TASK PROMPT - Reproduce word for word, from the entries below, the line with "camera: 20 degrees right, 20 degrees down", the line with "(546, 284) = (538, 363): white", and every line between them, and nothing more.

DATA EXCERPTS -
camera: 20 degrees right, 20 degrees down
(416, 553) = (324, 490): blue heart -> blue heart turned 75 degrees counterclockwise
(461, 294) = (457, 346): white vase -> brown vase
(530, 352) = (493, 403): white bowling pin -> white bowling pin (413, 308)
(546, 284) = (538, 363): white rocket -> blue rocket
--
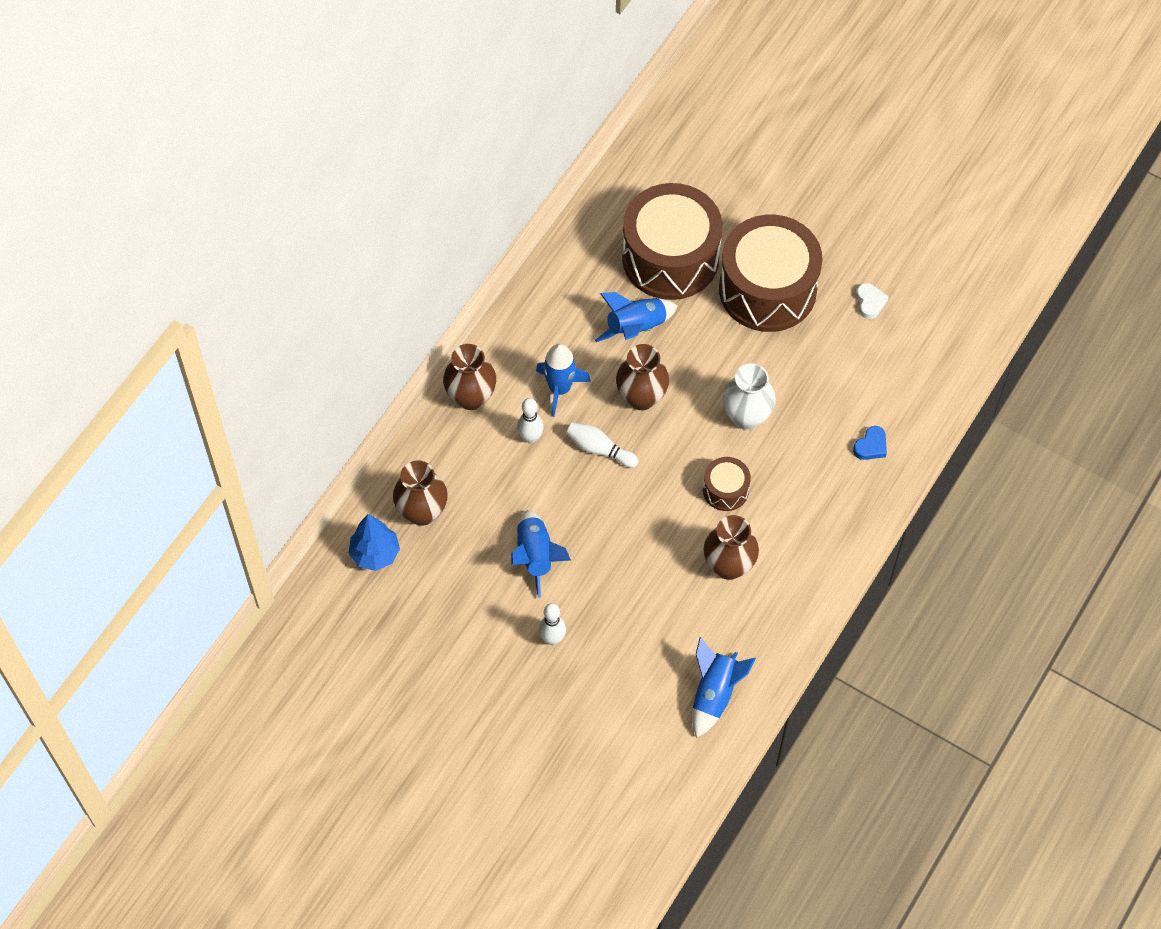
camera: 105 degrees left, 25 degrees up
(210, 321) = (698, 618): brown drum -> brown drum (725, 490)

RESPONSE BELOW -
camera: 20 degrees right, 20 degrees down
(416, 553) = (324, 490): blue heart -> blue heart turned 75 degrees counterclockwise
(461, 294) = (457, 346): white vase -> brown vase
(530, 352) = (493, 403): white bowling pin -> white bowling pin (413, 308)
(546, 284) = (538, 363): white rocket -> blue rocket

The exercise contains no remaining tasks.